■ What the exercise asks: Your response should consist of the entire listing, transcribed exactly, with every image left out.

■ Supplied data:
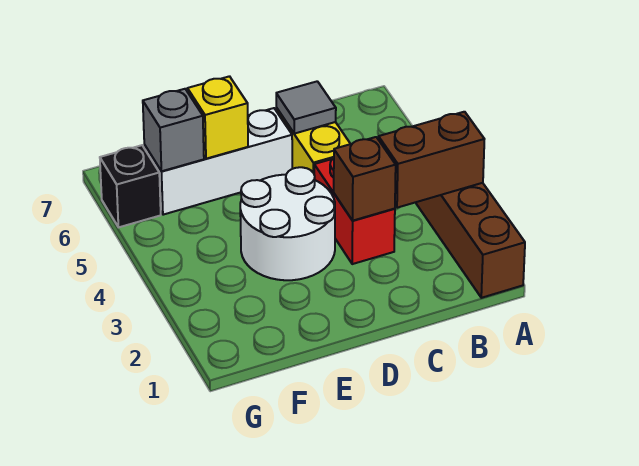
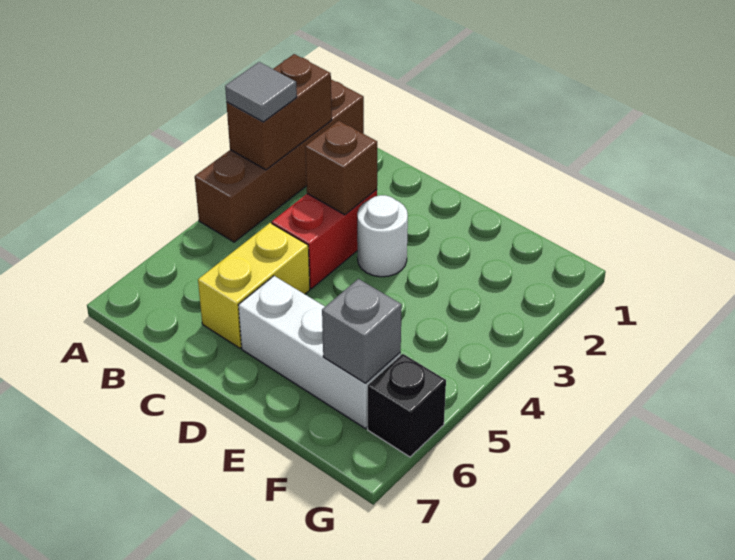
brown brick A3:B3 level 2 -> brown brick A2:A3 level 2
grey tile C6 level 2 -> grey tile A3 level 3
white round brick D3:E4 level 1 -> white round brick D3 level 1
yellow brick E6 level 2 -> none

■ Output for this exercise:
brown brick A3:B3 level 2 -> brown brick A2:A3 level 2
grey tile C6 level 2 -> grey tile A3 level 3
white round brick D3:E4 level 1 -> white round brick D3 level 1
yellow brick E6 level 2 -> none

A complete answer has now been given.